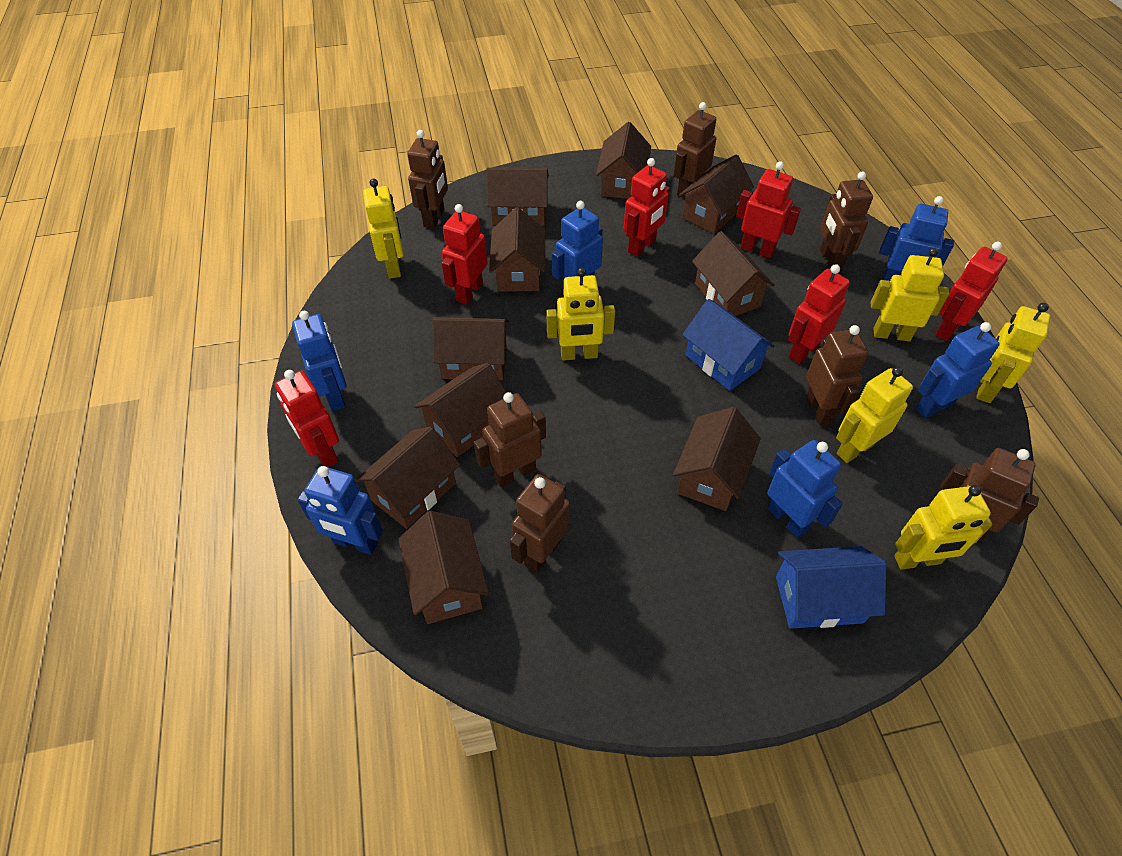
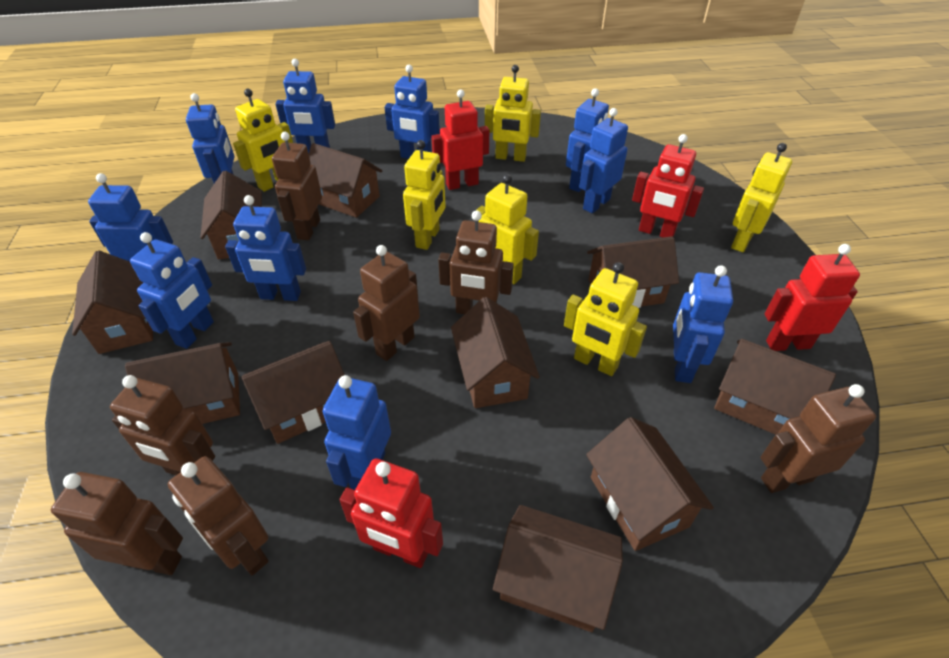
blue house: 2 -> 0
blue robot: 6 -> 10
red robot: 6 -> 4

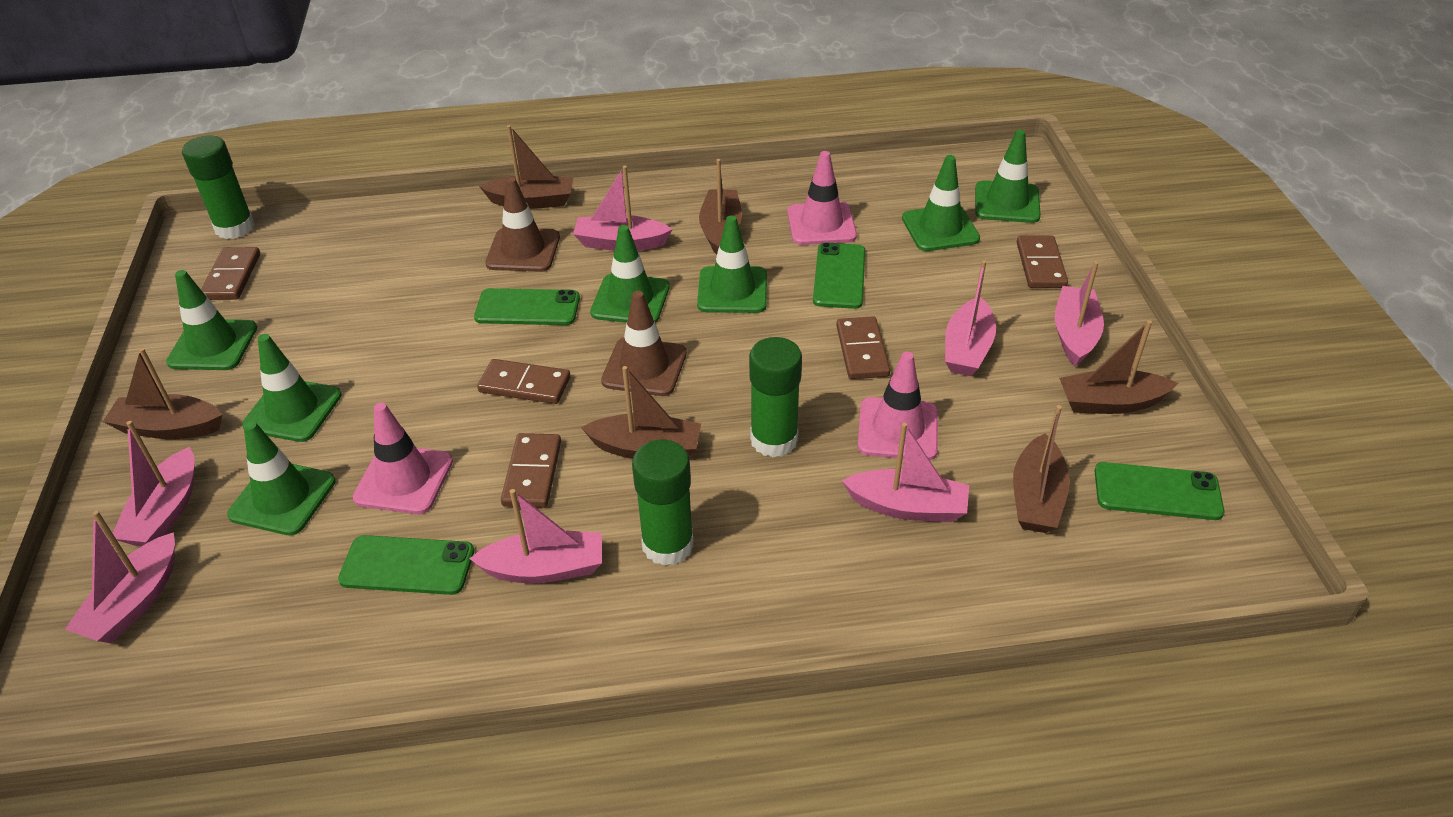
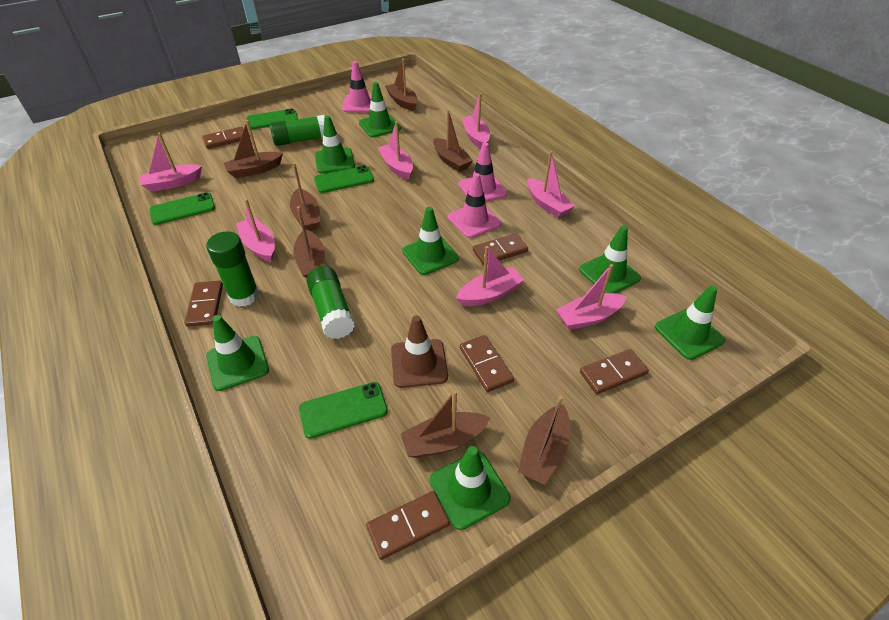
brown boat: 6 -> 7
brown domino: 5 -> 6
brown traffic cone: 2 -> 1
....
## Task to complete:
From the line containing "blue robot: 6 -> 10" to the end of the data above, give those lines again verbatim, with both endpoints included and no images.

## Answer for this exercise:
blue robot: 6 -> 10
red robot: 6 -> 4

brown boat: 6 -> 7
brown domino: 5 -> 6
brown traffic cone: 2 -> 1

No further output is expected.